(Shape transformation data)
#####
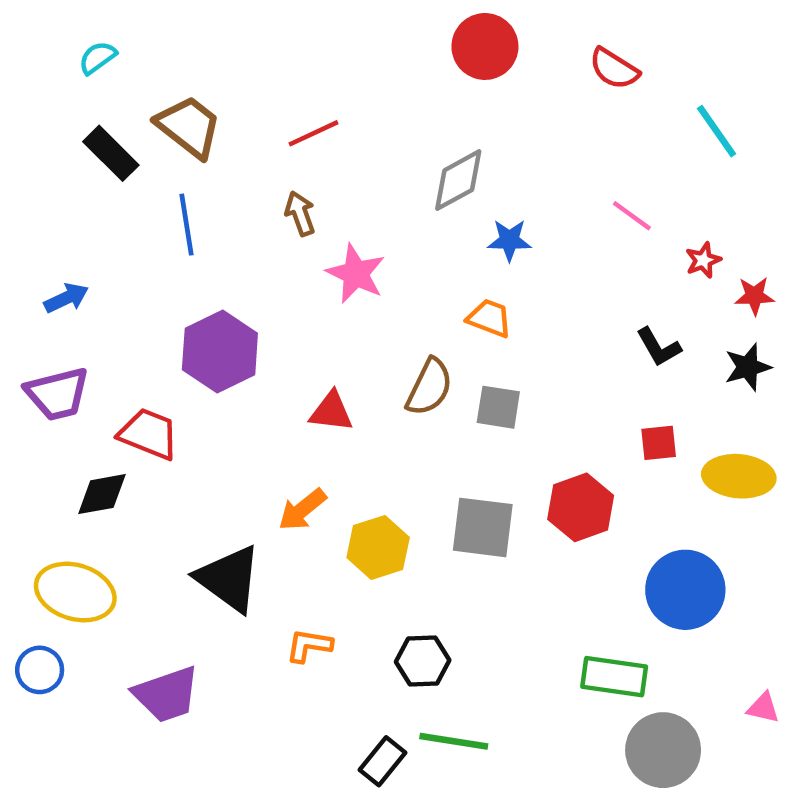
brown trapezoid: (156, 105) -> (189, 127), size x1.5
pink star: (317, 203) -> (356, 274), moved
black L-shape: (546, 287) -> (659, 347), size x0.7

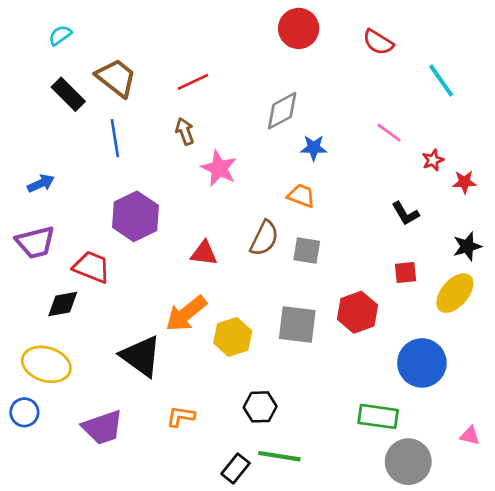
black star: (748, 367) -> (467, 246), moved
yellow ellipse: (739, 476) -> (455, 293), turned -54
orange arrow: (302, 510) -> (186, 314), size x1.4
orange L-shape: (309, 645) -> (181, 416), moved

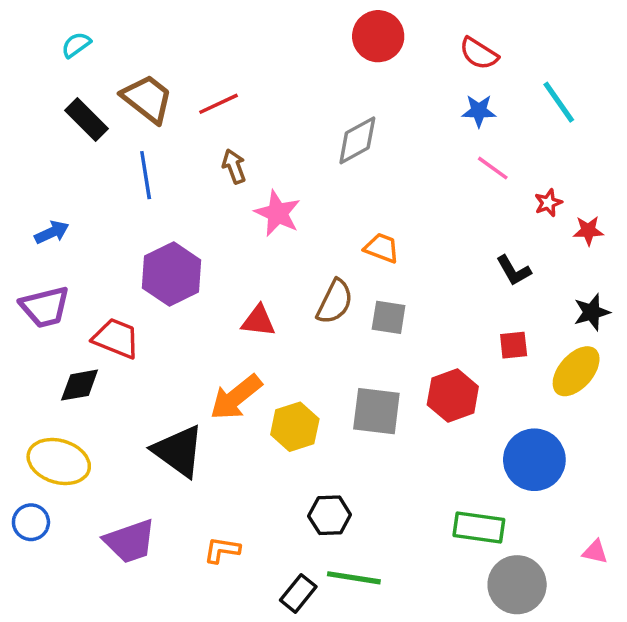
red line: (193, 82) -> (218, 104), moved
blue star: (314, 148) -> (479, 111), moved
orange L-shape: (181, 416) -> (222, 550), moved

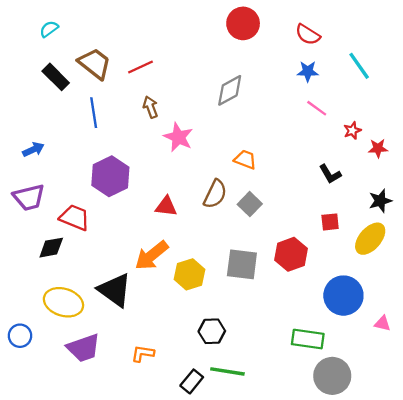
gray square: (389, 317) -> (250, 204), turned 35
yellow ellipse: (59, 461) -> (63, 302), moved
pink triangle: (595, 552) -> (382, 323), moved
#####
Final task for the records above: print exactly the lines from the one that contains "black L-shape: (546, 287)" through the last line, both ends included, pictures excluded.

black L-shape: (546, 287) -> (659, 347), size x0.7

black star: (748, 367) -> (467, 246), moved
yellow ellipse: (739, 476) -> (455, 293), turned -54
orange arrow: (302, 510) -> (186, 314), size x1.4
orange L-shape: (309, 645) -> (181, 416), moved

red line: (193, 82) -> (218, 104), moved
blue star: (314, 148) -> (479, 111), moved
orange L-shape: (181, 416) -> (222, 550), moved

gray square: (389, 317) -> (250, 204), turned 35
yellow ellipse: (59, 461) -> (63, 302), moved
pink triangle: (595, 552) -> (382, 323), moved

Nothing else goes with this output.